◆ TASK TO COMPLETE ◆
Set down a faithful copy of every record, and skip the pictures in it.

◆ PROVIDED DATA ◆
+++
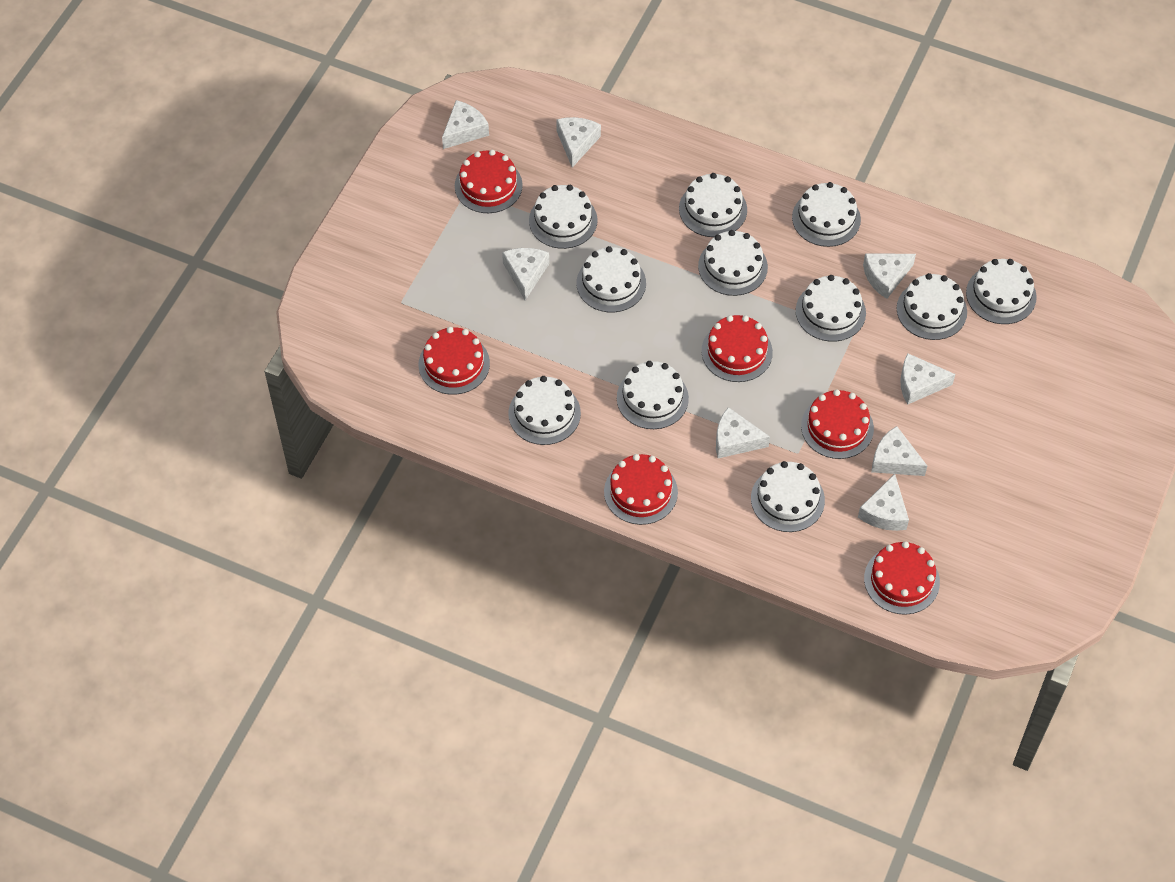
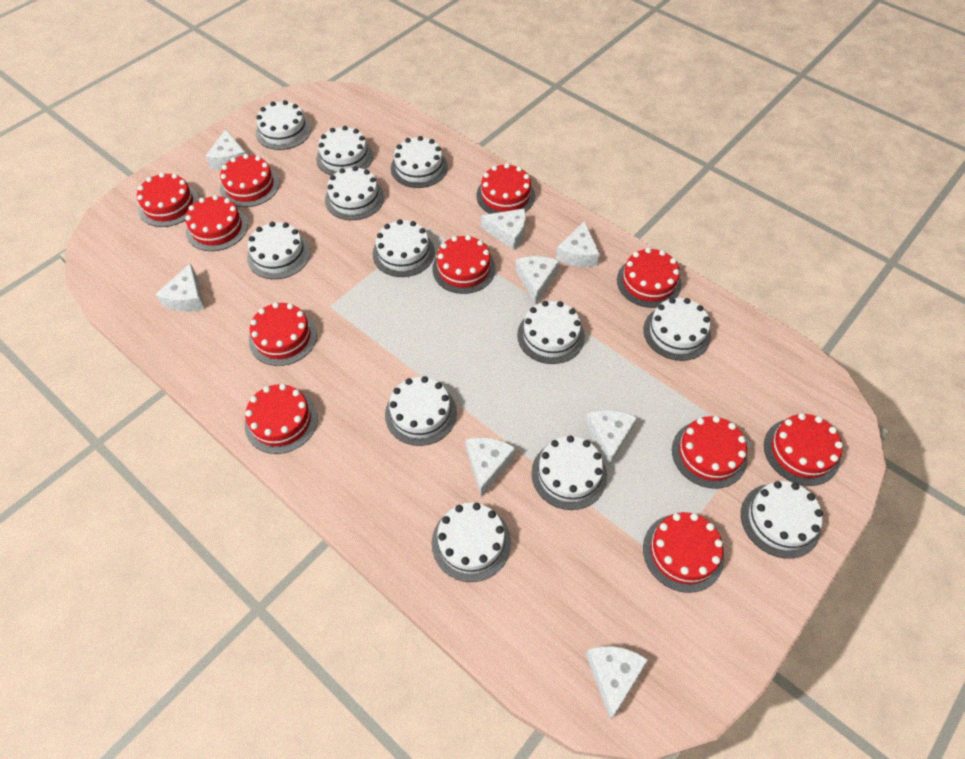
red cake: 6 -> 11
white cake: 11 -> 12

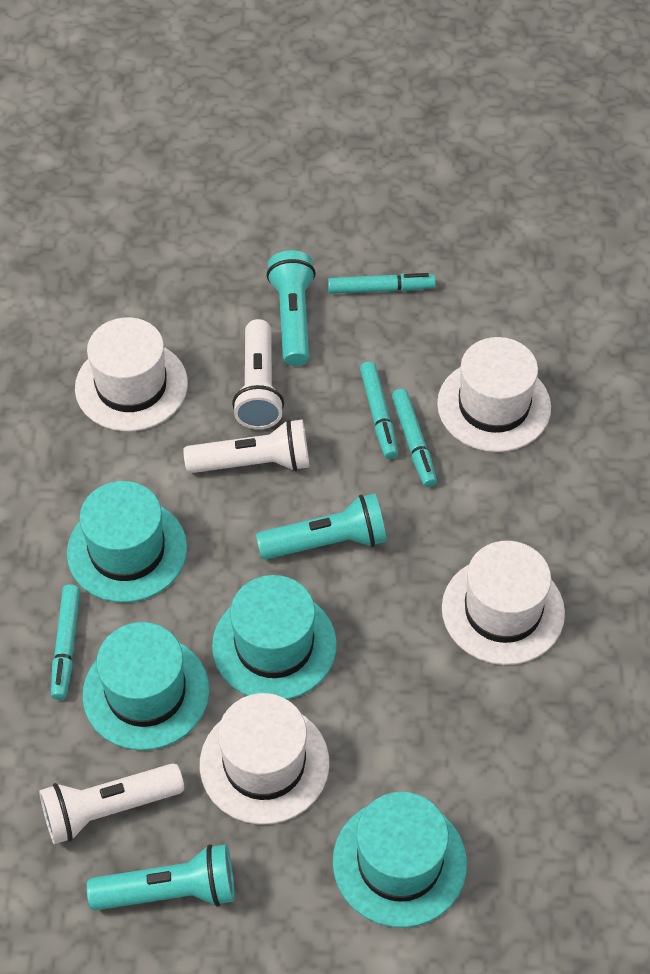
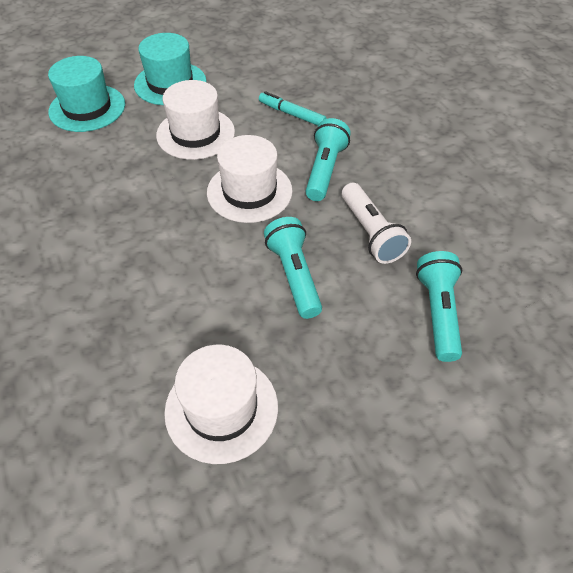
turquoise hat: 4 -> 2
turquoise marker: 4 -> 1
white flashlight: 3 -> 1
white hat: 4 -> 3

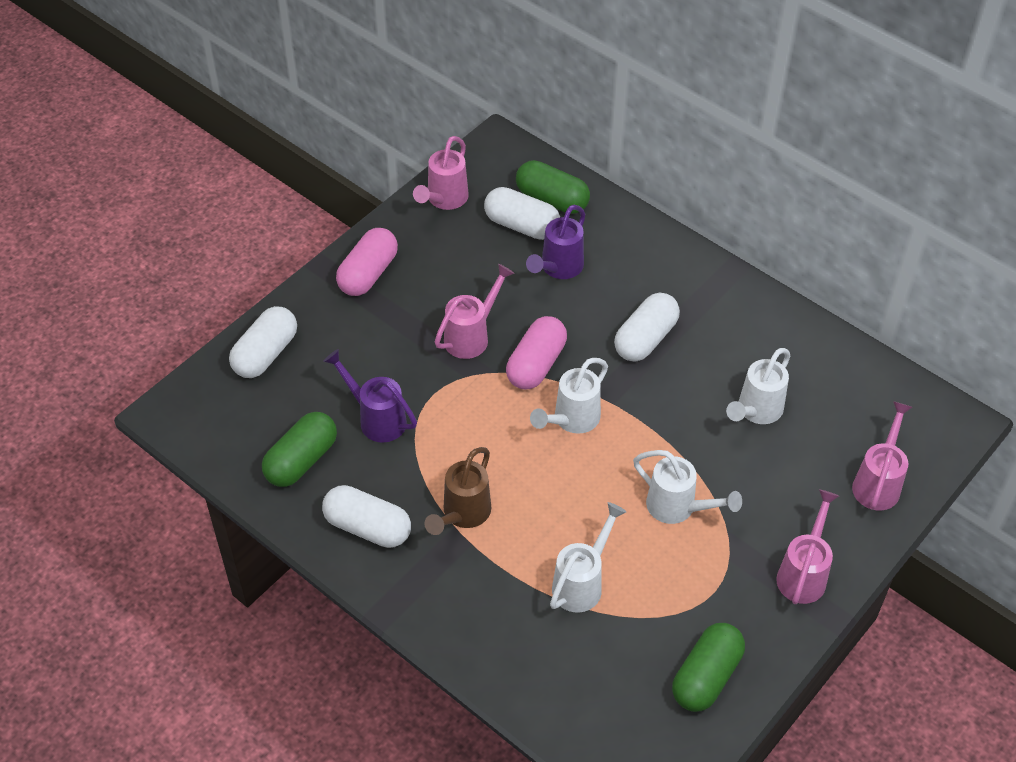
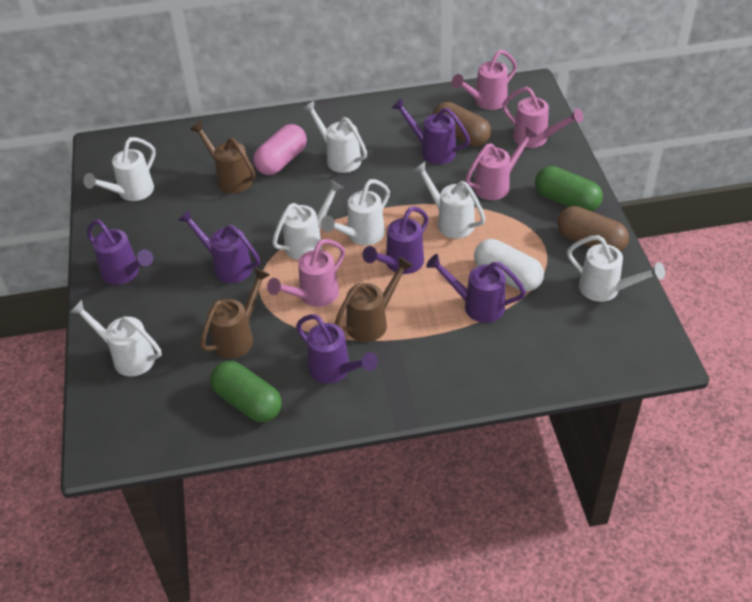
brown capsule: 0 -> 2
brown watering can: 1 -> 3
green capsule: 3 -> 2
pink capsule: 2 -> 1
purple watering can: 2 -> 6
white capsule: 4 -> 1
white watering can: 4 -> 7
+++
◆ ANSWER TO THIS EXERCISE ◆
red cake: 6 -> 11
white cake: 11 -> 12

turquoise hat: 4 -> 2
turquoise marker: 4 -> 1
white flashlight: 3 -> 1
white hat: 4 -> 3

brown capsule: 0 -> 2
brown watering can: 1 -> 3
green capsule: 3 -> 2
pink capsule: 2 -> 1
purple watering can: 2 -> 6
white capsule: 4 -> 1
white watering can: 4 -> 7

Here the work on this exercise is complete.